* PROVIDED MATERIAL
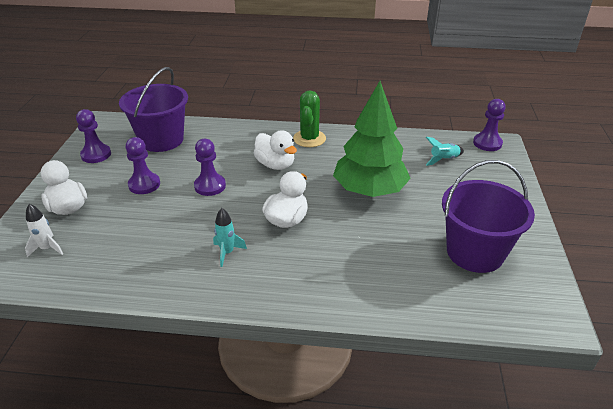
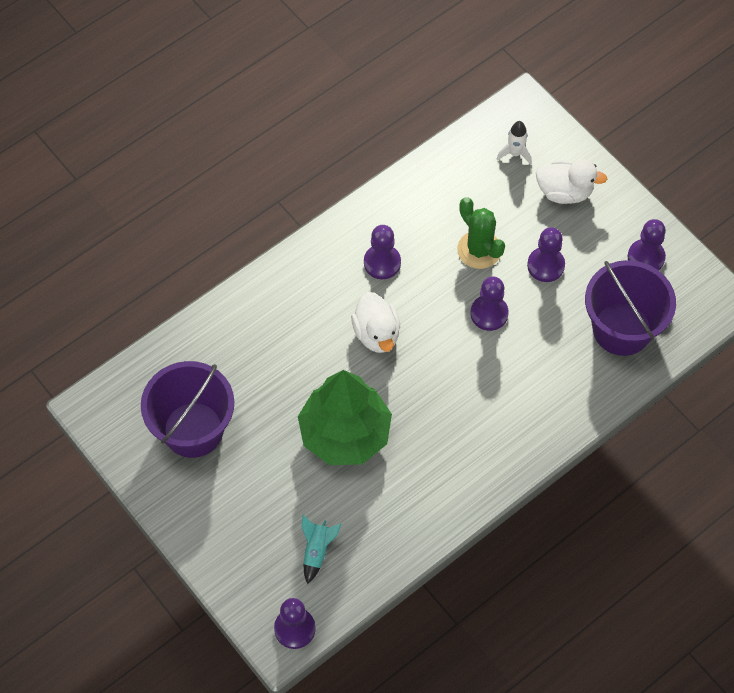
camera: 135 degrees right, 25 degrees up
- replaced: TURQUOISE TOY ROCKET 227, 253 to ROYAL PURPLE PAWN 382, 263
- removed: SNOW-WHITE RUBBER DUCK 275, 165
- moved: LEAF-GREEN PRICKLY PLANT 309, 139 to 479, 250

* WORK INSTRUCTIONS
Each line above should be output exactly, apart from the pictures.

* TASK RESPONSE
camera: 135 degrees right, 25 degrees up
- replaced: TURQUOISE TOY ROCKET 227, 253 to ROYAL PURPLE PAWN 382, 263
- removed: SNOW-WHITE RUBBER DUCK 275, 165
- moved: LEAF-GREEN PRICKLY PLANT 309, 139 to 479, 250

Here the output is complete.